··· Exercise material

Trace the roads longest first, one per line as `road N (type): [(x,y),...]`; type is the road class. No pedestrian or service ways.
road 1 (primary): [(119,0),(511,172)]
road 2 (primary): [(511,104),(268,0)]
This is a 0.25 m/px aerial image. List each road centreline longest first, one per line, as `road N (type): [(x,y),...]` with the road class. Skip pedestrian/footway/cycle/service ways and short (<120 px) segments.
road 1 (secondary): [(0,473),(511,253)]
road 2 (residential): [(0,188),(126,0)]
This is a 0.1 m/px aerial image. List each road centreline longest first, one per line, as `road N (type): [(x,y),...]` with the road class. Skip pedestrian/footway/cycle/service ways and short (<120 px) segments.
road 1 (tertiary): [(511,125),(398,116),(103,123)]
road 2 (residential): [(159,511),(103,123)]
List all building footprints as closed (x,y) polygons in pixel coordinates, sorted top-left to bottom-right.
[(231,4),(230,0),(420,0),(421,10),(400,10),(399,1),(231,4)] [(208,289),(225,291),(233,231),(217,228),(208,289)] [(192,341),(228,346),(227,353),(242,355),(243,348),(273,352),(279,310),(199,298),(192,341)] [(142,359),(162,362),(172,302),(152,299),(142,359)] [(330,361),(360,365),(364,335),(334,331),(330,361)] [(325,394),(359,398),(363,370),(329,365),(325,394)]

······

● **Problem statement**
Output each line of the material above as a Markdown table with the columns Row and Line, where Row holds a running number and Line holds the line itself. Leave out any blank lines.

● **Correct output**
| Row | Line |
|---|---|
| 1 | Trace the roads longest first, one per line as `road N (type): [(x,y),...]`; type is the road class. No pedestrian or service ways. |
| 2 | road 1 (primary): [(119,0),(511,172)] |
| 3 | road 2 (primary): [(511,104),(268,0)] |
| 4 | This is a 0.25 m/px aerial image. List each road centreline longest first, one per line, as `road N (type): [(x,y),...]` with the road class. Skip pedestrian/footway/cycle/service ways and short (<120 px) segments. |
| 5 | road 1 (secondary): [(0,473),(511,253)] |
| 6 | road 2 (residential): [(0,188),(126,0)] |
| 7 | This is a 0.1 m/px aerial image. List each road centreline longest first, one per line, as `road N (type): [(x,y),...]` with the road class. Skip pedestrian/footway/cycle/service ways and short (<120 px) segments. |
| 8 | road 1 (tertiary): [(511,125),(398,116),(103,123)] |
| 9 | road 2 (residential): [(159,511),(103,123)] |
| 10 | List all building footprints as closed (x,y) polygons in pixel coordinates, sorted top-left to bottom-right. |
| 11 | [(231,4),(230,0),(420,0),(421,10),(400,10),(399,1),(231,4)] [(208,289),(225,291),(233,231),(217,228),(208,289)] [(192,341),(228,346),(227,353),(242,355),(243,348),(273,352),(279,310),(199,298),(192,341)] [(142,359),(162,362),(172,302),(152,299),(142,359)] [(330,361),(360,365),(364,335),(334,331),(330,361)] [(325,394),(359,398),(363,370),(329,365),(325,394)] |